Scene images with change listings

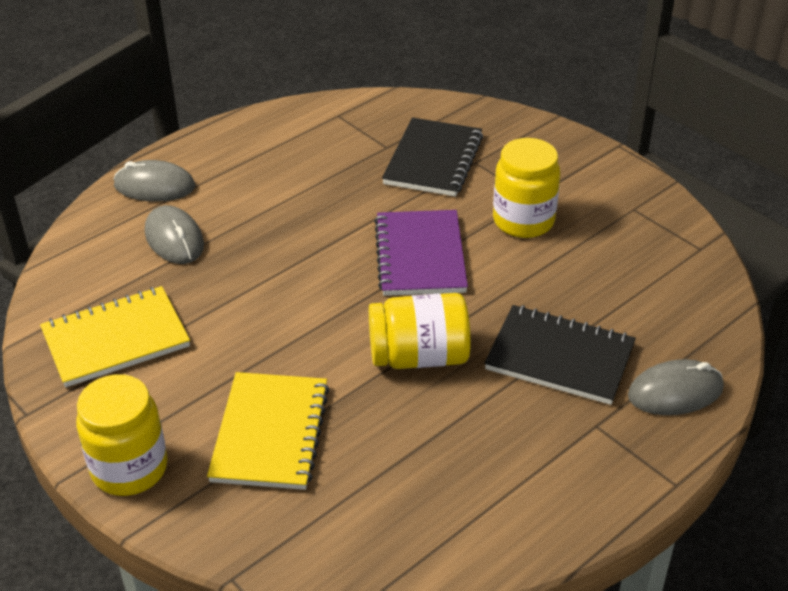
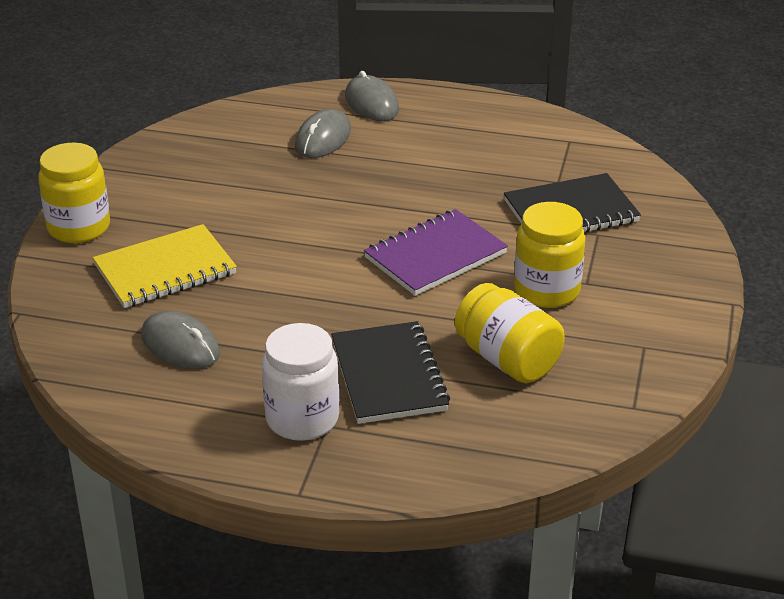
camera: 55 degrees right, 5 degrees down
yellow notebook [40,286,190,387] -> none
yellow jar [369,293,471,369] -> yellow jar moved to [455,283,565,383]
grey mouse [628,359,724,415] -> grey mouse moved to [141,311,220,369]
none -> white jar [262,323,339,441]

What you are asked to do — Could you copy every line in the records that holds "yellow"?

Response below —
yellow notebook [40,286,190,387] -> none
yellow jar [369,293,471,369] -> yellow jar moved to [455,283,565,383]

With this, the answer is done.